= Work required =
Copy the listing below word for word.

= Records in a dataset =
--- Begin ---

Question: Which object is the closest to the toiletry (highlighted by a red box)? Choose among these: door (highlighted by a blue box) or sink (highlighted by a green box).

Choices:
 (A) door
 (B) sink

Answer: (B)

--- End ---

= Exercise output =
Question: Which object is the closest to the toiletry (highlighted by a red box)? Choose among these: door (highlighted by a blue box) or sink (highlighted by a green box).

Choices:
 (A) door
 (B) sink

Answer: (B)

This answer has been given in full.